◆ **Task directions**:
Output the entries exactly. Start at the first line, finish with the line containing "The camera went 25", and omit the pictures.

----- Excerpted data

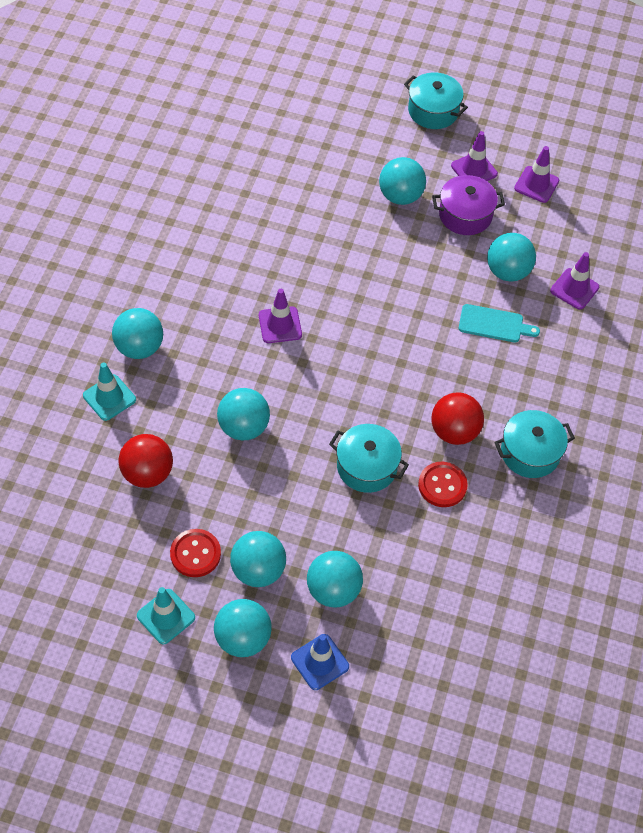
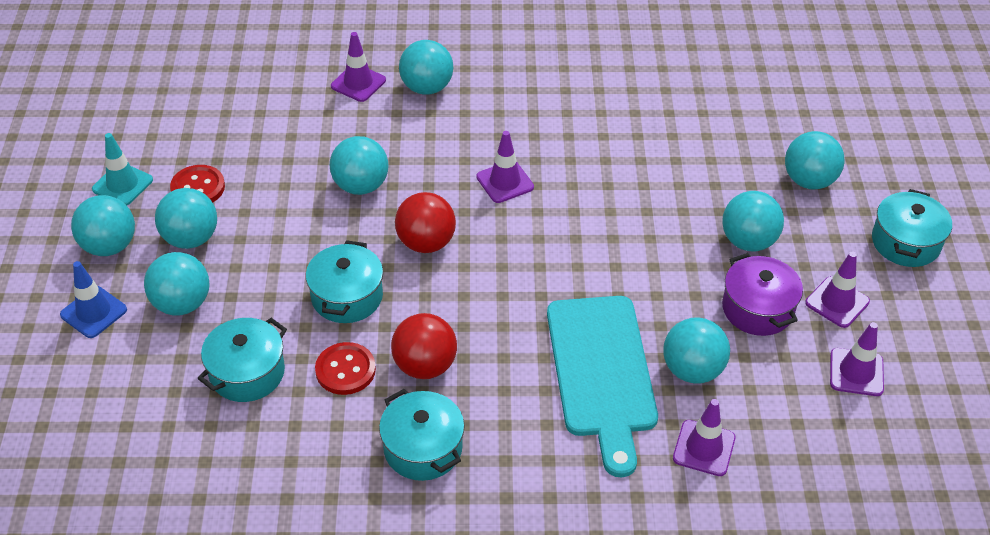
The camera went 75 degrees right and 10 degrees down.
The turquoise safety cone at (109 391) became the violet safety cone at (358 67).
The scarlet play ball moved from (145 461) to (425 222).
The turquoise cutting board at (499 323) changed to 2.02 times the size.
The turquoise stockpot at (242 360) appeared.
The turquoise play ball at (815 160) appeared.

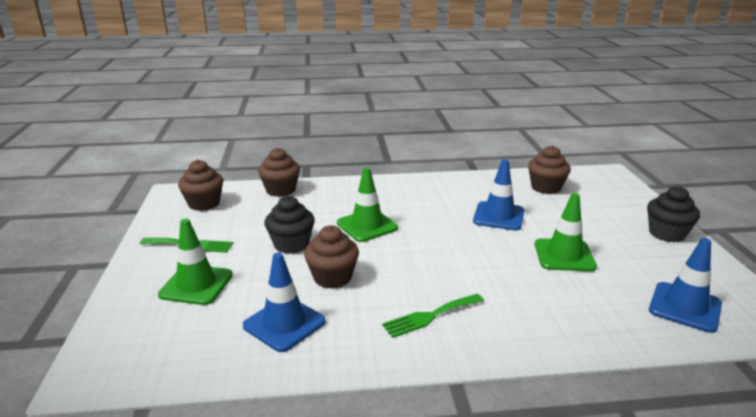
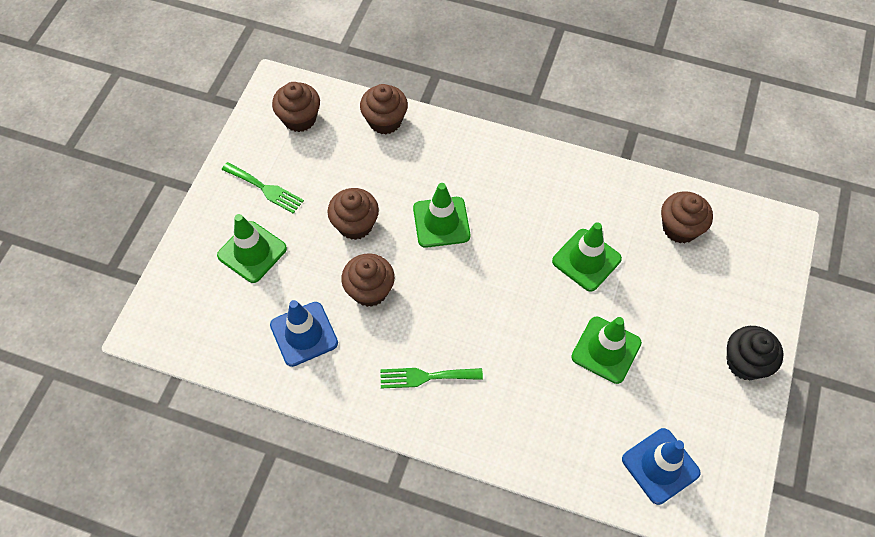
The camera went 25 degrees right and 35 degrees up.
The jet-black fairy cake at (290 225) became the dark brown fairy cake at (353 214).
The blue safety cone at (498 194) became the leaf-green safety cone at (587 256).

----------

◆ **Task response**:
The camera went 75 degrees right and 10 degrees down.
The turquoise safety cone at (109 391) became the violet safety cone at (358 67).
The scarlet play ball moved from (145 461) to (425 222).
The turquoise cutting board at (499 323) changed to 2.02 times the size.
The turquoise stockpot at (242 360) appeared.
The turquoise play ball at (815 160) appeared.

The camera went 25 degrees right and 35 degrees up.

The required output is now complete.